[Material to process — start]

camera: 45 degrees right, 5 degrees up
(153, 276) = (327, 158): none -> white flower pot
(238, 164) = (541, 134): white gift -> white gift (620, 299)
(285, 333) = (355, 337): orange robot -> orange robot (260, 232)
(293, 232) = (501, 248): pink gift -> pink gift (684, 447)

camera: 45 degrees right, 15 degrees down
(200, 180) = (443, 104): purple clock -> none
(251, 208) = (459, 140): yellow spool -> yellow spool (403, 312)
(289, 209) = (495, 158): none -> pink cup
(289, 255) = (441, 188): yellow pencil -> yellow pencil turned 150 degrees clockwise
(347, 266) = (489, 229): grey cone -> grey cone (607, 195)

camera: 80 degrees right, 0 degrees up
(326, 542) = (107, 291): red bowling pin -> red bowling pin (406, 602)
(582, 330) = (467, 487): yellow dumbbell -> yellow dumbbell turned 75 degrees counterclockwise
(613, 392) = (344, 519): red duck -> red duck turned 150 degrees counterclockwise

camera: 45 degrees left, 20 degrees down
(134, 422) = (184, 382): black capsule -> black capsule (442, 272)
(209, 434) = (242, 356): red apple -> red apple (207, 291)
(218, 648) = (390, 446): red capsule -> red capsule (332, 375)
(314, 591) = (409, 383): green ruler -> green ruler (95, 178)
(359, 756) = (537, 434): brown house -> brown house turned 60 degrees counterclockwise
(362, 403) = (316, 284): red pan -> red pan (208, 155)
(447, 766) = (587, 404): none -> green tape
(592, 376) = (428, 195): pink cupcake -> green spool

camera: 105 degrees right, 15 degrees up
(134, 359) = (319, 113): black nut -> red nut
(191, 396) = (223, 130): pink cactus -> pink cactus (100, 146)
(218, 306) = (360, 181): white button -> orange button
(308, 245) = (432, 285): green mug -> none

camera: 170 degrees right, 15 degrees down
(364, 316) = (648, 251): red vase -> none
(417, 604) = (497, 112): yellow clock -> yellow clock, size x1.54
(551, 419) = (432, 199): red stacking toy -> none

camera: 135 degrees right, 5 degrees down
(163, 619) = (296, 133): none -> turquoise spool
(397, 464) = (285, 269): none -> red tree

[Material to process — finish]

About this exercise: Would you output, unchanged, each line from the start of the records to the line that holds "(582, 330) = (467, 487): yellow", both included and nothing else?

Solved exercise:
camera: 45 degrees right, 5 degrees up
(153, 276) = (327, 158): none -> white flower pot
(238, 164) = (541, 134): white gift -> white gift (620, 299)
(285, 333) = (355, 337): orange robot -> orange robot (260, 232)
(293, 232) = (501, 248): pink gift -> pink gift (684, 447)

camera: 45 degrees right, 15 degrees down
(200, 180) = (443, 104): purple clock -> none
(251, 208) = (459, 140): yellow spool -> yellow spool (403, 312)
(289, 209) = (495, 158): none -> pink cup
(289, 255) = (441, 188): yellow pencil -> yellow pencil turned 150 degrees clockwise
(347, 266) = (489, 229): grey cone -> grey cone (607, 195)

camera: 80 degrees right, 0 degrees up
(326, 542) = (107, 291): red bowling pin -> red bowling pin (406, 602)
(582, 330) = (467, 487): yellow dumbbell -> yellow dumbbell turned 75 degrees counterclockwise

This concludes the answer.